[Data provided]:
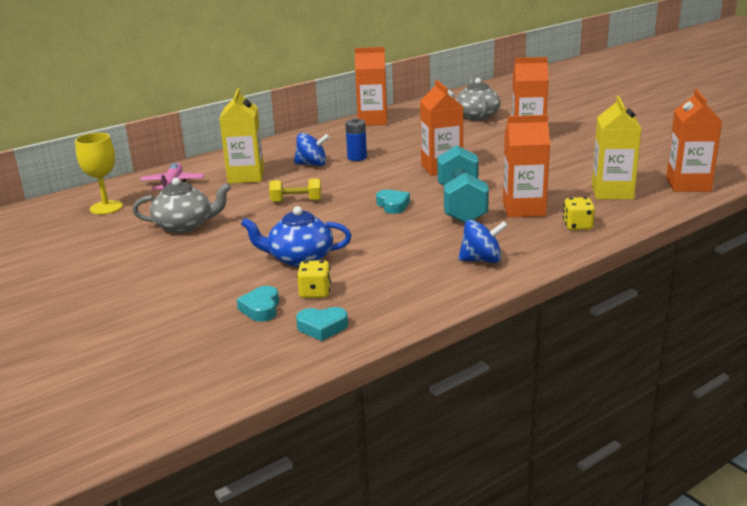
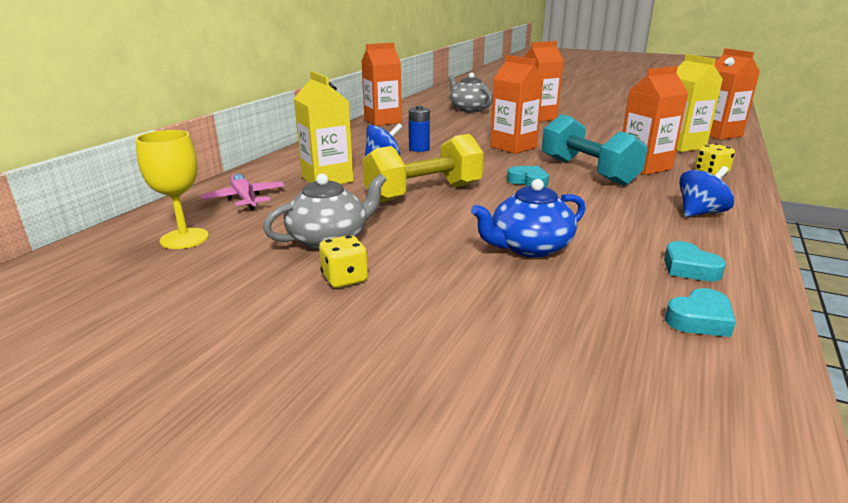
camera: 30 degrees left, 0 degrees up
(261, 308) = (591, 316): turquoise heart -> turquoise heart (689, 268)
(296, 201) = (424, 193): yellow dumbbell -> yellow dumbbell, size x1.94
(315, 293) = (615, 281): yellow dice -> yellow dice (345, 279)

[Instructions to follow]:
When a line in the material above includes the word "yellow", copy that line.

[Written response]:
(296, 201) = (424, 193): yellow dumbbell -> yellow dumbbell, size x1.94
(315, 293) = (615, 281): yellow dice -> yellow dice (345, 279)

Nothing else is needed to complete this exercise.